(GIVEN RECORDS Opens)

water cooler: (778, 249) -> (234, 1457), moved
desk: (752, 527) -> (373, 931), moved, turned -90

(GIVEN RECORDS Closes)
(GIVEN RECORDS Opens)

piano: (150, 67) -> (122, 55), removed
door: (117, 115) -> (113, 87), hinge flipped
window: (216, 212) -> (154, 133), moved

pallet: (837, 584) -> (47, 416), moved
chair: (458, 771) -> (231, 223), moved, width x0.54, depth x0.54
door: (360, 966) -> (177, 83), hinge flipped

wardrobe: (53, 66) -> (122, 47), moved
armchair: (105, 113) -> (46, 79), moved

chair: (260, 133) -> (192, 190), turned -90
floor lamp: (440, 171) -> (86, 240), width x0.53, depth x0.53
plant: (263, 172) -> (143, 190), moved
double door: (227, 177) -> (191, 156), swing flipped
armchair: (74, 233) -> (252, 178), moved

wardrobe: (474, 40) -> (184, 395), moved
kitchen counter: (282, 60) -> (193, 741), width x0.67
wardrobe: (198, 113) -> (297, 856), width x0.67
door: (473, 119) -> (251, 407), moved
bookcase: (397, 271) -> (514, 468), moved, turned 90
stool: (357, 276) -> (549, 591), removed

(GIVEN RECORDS Closes)
(GIVEN RECORDS Opens)

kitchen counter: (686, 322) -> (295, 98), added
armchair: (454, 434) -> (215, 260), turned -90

(GIVEN RECORDS Closes)

• [TRY IT] Among the entries above, the lines between the ones containing "kitchen counter: (686, 322)" and "armchair: (454, 434)", inclusive, are to be transcribed exactly. No other line is to be given.

• [SOLUTION TO THE PROBLEM]
kitchen counter: (686, 322) -> (295, 98), added
armchair: (454, 434) -> (215, 260), turned -90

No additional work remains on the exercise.